■ Assignment
Without including any pictures, copy each entry below exactly.

################

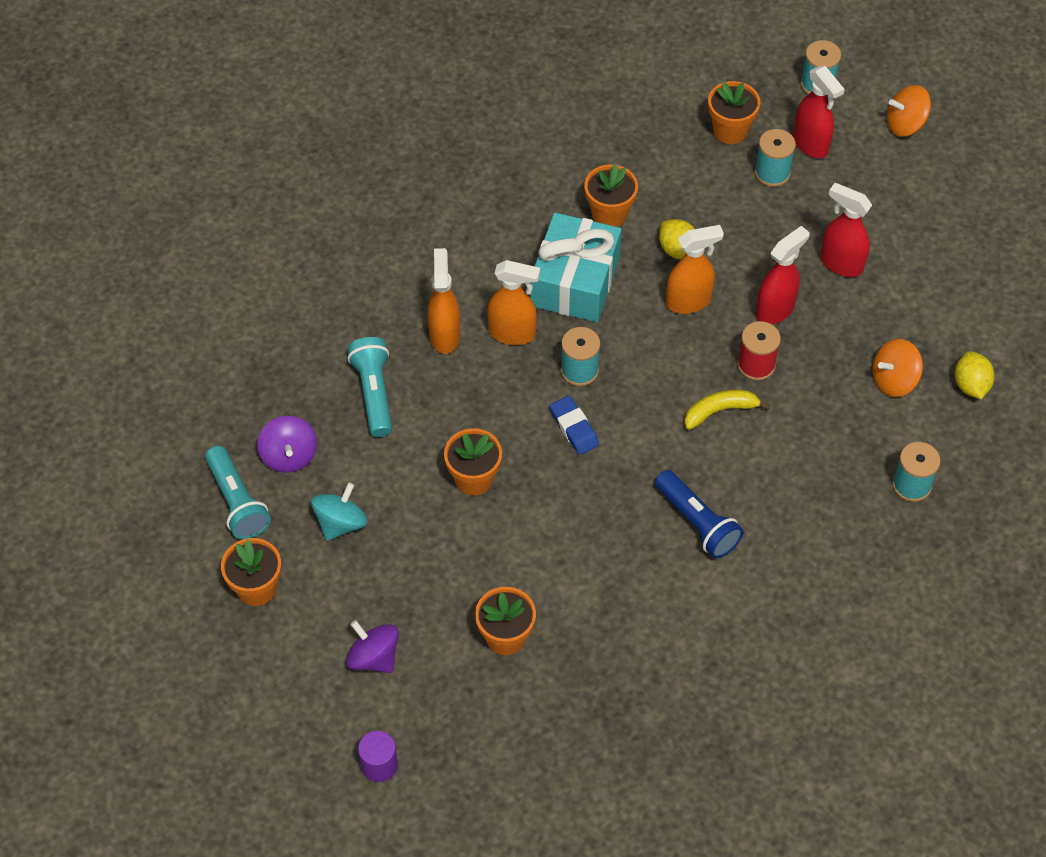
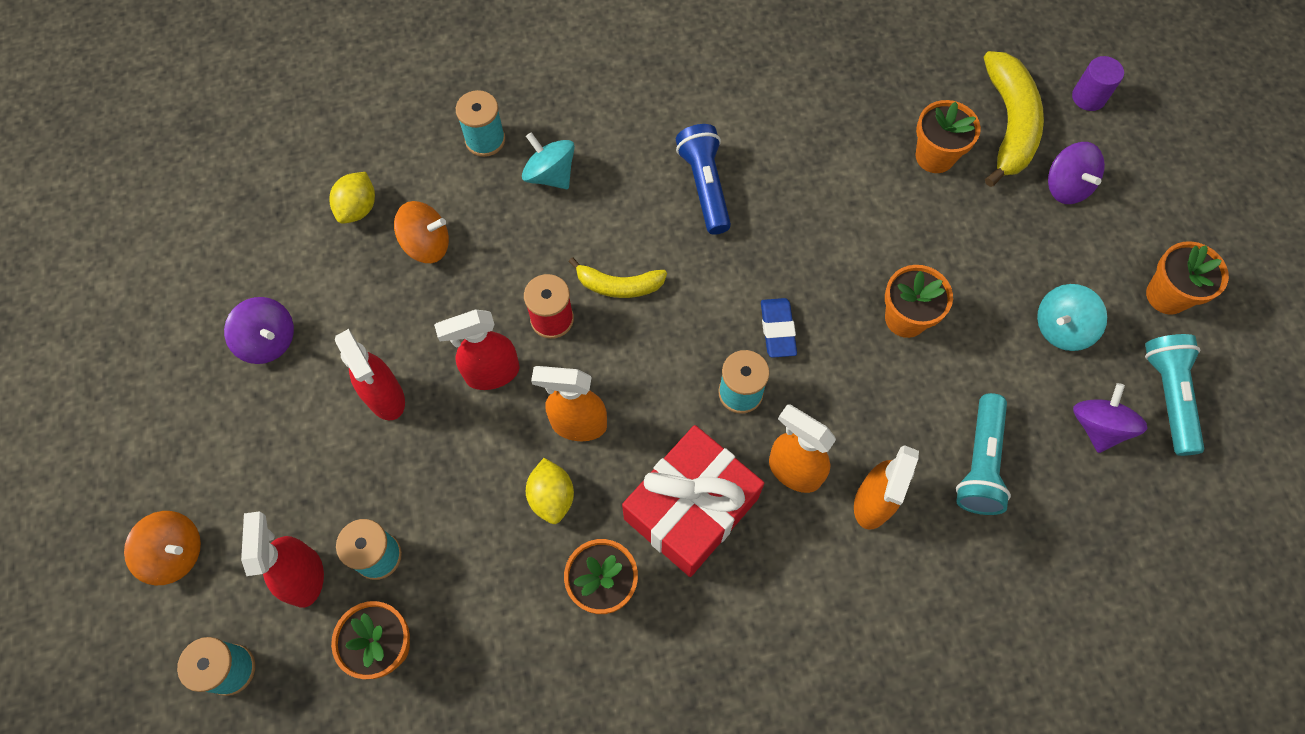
camera: 155 degrees left, 10 degrees up
(448, 700) = (1009, 125): none -> yellow banana
(575, 281) = (691, 508): turquoise gift -> red gift
(835, 478) = (550, 175): none -> turquoise spinning top
(956, 266) = (269, 341): none -> purple spinning top

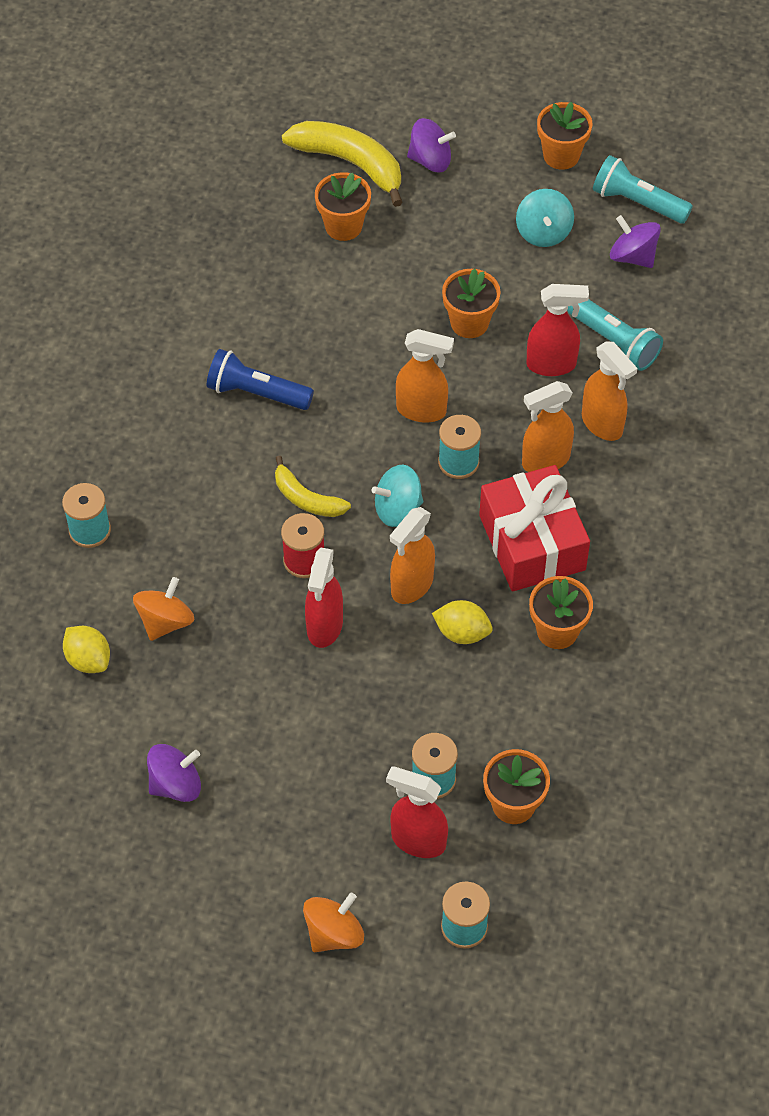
camera: 60 degrees left, 10 degrees down
(385, 397) = (294, 715): red spray bottle -> red spray bottle (552, 364)
(550, 175) = (163, 498): turquoise spinning top -> turquoise spinning top (397, 509)
(618, 285) = (306, 498): yellow banana -> yellow banana turned 90 degrees clockwise
(777, 330) = (422, 410): blue eraser -> orange spray bottle
(1088, 97) = (364, 100): purple cylinder -> none

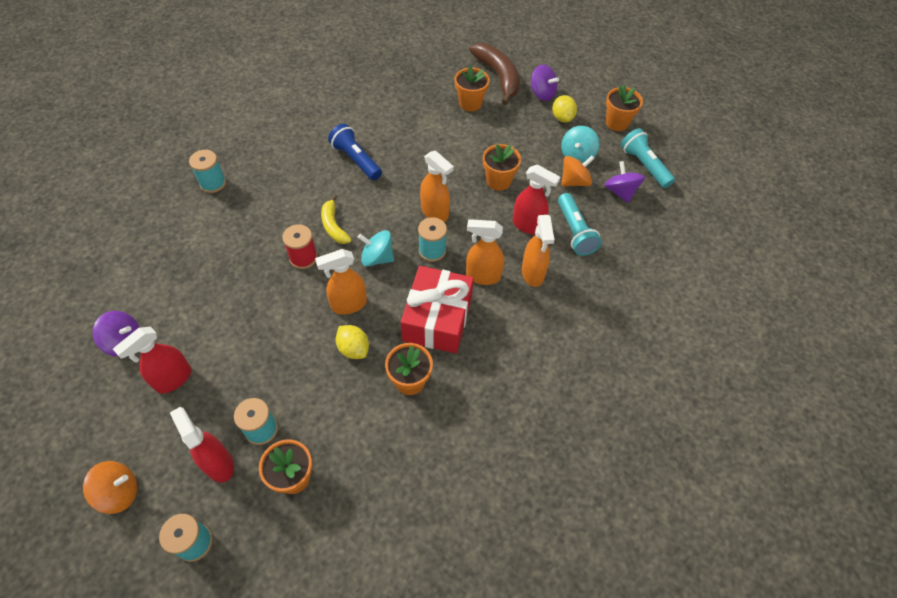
camera: 30 degrees right, 0 degrees up
(88, 659) = (149, 247): yellow lemon -> yellow lemon (562, 118)
(165, 621) = (204, 249): orange spinning top -> orange spinning top (574, 181)
(324, 627) = (281, 300): red spray bottle -> red spray bottle (173, 379)
(350, 164) = (498, 77): yellow banana -> brown banana

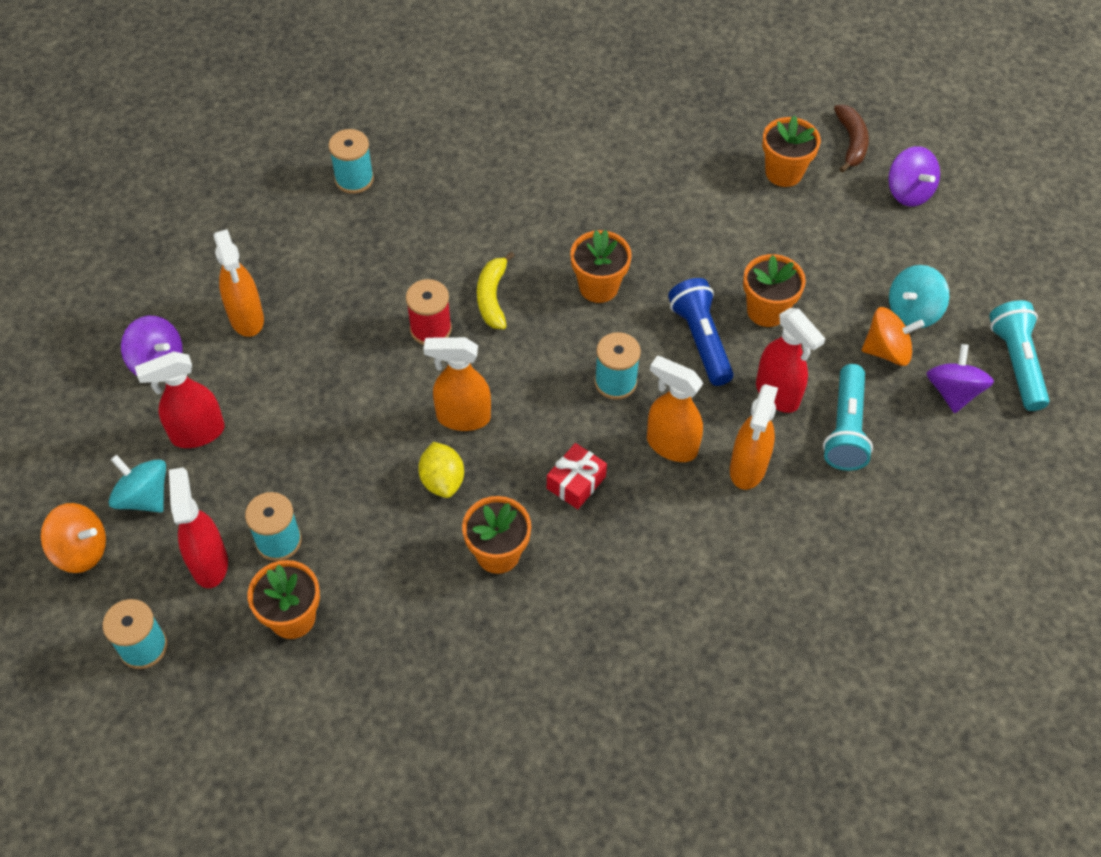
camera: 25 degrees right, 0 degrees up
(356, 160) = (568, 208): blue flashlight -> blue flashlight (700, 340)
(377, 258) = (532, 365): turquoise spinning top -> turquoise spinning top (144, 497)
(435, 212) = (646, 327): orange spray bottle -> orange spray bottle (246, 318)
(437, 319) = (576, 482): red gift -> red gift, size x0.47
(498, 77) = (851, 142): brown banana -> brown banana, size x0.59
(562, 118) = (921, 242): yellow lemon -> none
(617, 123) = (1008, 279): orange flower pot -> orange flower pot (598, 287)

################

■ Your solution
camera: 155 degrees left, 10 degrees up
(448, 700) = (1009, 125): none -> yellow banana
(575, 281) = (691, 508): turquoise gift -> red gift
(835, 478) = (550, 175): none -> turquoise spinning top
(956, 266) = (269, 341): none -> purple spinning top

camera: 60 degrees left, 10 degrees down
(385, 397) = (294, 715): red spray bottle -> red spray bottle (552, 364)
(550, 175) = (163, 498): turquoise spinning top -> turquoise spinning top (397, 509)
(618, 285) = (306, 498): yellow banana -> yellow banana turned 90 degrees clockwise
(777, 330) = (422, 410): blue eraser -> orange spray bottle
(1088, 97) = (364, 100): purple cylinder -> none

camera: 30 degrees right, 0 degrees up
(88, 659) = (149, 247): yellow lemon -> yellow lemon (562, 118)
(165, 621) = (204, 249): orange spinning top -> orange spinning top (574, 181)
(324, 627) = (281, 300): red spray bottle -> red spray bottle (173, 379)
(350, 164) = (498, 77): yellow banana -> brown banana

camera: 25 degrees right, 0 degrees up
(356, 160) = (568, 208): blue flashlight -> blue flashlight (700, 340)
(377, 258) = (532, 365): turquoise spinning top -> turquoise spinning top (144, 497)
(435, 212) = (646, 327): orange spray bottle -> orange spray bottle (246, 318)
(437, 319) = (576, 482): red gift -> red gift, size x0.47
(498, 77) = (851, 142): brown banana -> brown banana, size x0.59
(562, 118) = (921, 242): yellow lemon -> none
(617, 123) = (1008, 279): orange flower pot -> orange flower pot (598, 287)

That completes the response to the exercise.